The data:

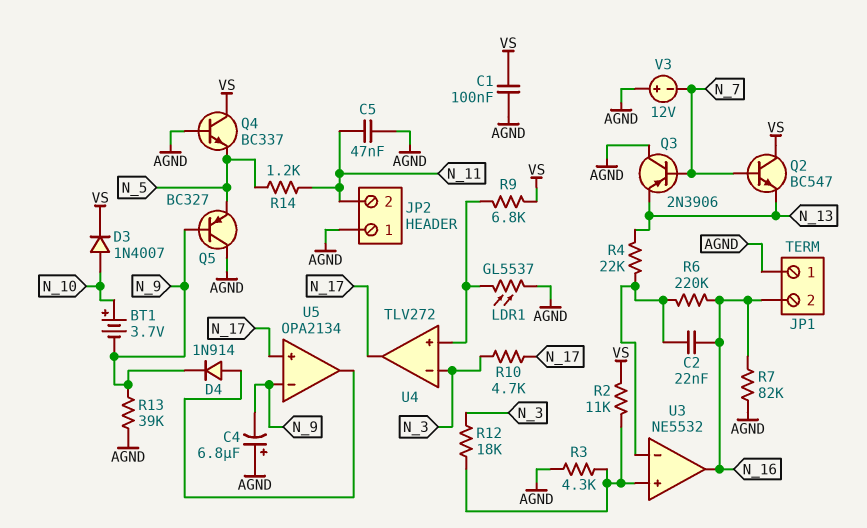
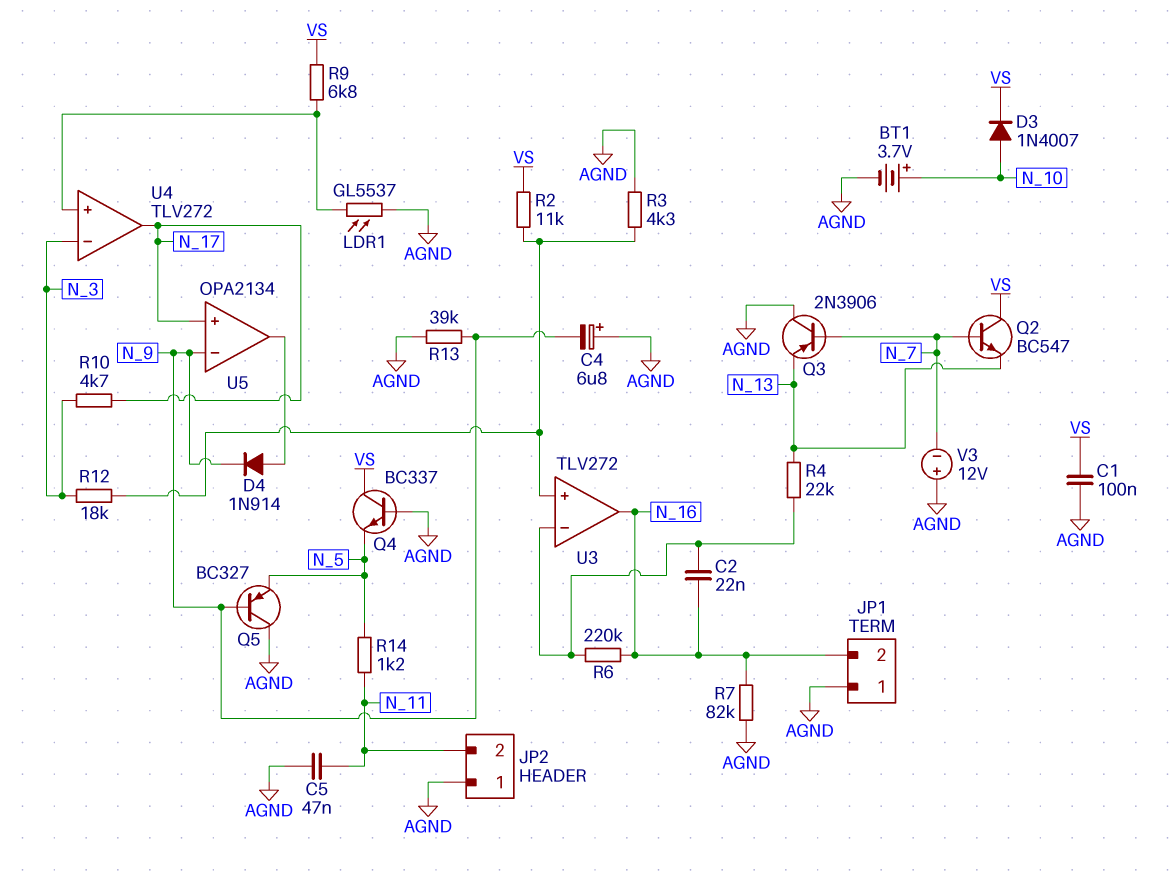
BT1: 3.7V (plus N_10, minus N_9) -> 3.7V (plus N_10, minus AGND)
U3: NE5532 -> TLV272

--

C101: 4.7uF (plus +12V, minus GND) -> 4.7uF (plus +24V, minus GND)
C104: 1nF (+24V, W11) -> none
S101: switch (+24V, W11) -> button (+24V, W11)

Brief:
Go to the line in the material above that contains "BT1: 3.7V (plus" and copy exactly from there through the line that contains "U3: NE5532 -> TLV272", stopping after it.

Solved problem:
BT1: 3.7V (plus N_10, minus N_9) -> 3.7V (plus N_10, minus AGND)
U3: NE5532 -> TLV272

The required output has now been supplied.